= What you have to do =
Using the records that appear below, write out exactly the lines from the one with "[434 218 490 303]" through the one with "[417 162 487 228]", keeping both end lines.
* * * * * * *
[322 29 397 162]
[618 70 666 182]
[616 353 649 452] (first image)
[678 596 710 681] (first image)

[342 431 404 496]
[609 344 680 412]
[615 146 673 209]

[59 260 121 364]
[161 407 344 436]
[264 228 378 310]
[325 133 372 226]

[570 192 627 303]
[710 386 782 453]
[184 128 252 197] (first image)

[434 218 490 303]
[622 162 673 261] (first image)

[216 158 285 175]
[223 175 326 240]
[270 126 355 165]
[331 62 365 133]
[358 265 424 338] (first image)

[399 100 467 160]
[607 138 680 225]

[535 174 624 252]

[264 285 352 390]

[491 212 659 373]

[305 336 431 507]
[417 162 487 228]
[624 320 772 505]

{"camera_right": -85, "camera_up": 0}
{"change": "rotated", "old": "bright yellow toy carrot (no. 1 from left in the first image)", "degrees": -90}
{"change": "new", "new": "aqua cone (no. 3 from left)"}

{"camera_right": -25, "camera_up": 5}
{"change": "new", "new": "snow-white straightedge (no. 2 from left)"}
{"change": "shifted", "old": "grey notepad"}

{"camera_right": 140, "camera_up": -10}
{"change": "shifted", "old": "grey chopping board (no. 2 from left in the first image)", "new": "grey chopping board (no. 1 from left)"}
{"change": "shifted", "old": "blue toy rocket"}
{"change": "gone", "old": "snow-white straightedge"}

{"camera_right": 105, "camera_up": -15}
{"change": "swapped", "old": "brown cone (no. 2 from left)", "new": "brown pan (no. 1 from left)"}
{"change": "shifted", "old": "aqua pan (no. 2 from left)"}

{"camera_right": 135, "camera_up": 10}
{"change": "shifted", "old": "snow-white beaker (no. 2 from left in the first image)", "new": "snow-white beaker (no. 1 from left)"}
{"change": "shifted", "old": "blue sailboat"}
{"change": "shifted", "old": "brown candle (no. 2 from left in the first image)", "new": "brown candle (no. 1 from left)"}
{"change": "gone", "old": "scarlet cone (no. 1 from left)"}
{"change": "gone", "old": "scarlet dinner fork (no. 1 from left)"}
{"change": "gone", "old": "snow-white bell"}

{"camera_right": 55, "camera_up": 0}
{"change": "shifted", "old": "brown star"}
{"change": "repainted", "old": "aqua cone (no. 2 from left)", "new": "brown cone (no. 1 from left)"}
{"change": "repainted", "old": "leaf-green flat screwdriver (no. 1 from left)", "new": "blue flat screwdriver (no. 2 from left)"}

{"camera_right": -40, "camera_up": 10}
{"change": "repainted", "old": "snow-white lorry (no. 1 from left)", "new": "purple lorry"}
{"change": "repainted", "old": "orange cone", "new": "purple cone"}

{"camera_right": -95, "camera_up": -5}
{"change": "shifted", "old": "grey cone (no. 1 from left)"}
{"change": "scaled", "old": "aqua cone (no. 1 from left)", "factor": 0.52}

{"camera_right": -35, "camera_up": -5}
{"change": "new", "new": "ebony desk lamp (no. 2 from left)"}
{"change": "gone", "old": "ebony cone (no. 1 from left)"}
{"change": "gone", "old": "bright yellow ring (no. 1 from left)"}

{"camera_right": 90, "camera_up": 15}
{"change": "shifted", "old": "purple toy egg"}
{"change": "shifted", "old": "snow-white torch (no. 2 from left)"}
* * * * * * *
= Response to the exercise =
[434 218 490 303]
[622 162 673 261] (first image)

[216 158 285 175]
[223 175 326 240]
[270 126 355 165]
[331 62 365 133]
[358 265 424 338] (first image)

[399 100 467 160]
[607 138 680 225]

[535 174 624 252]

[264 285 352 390]

[491 212 659 373]

[305 336 431 507]
[417 162 487 228]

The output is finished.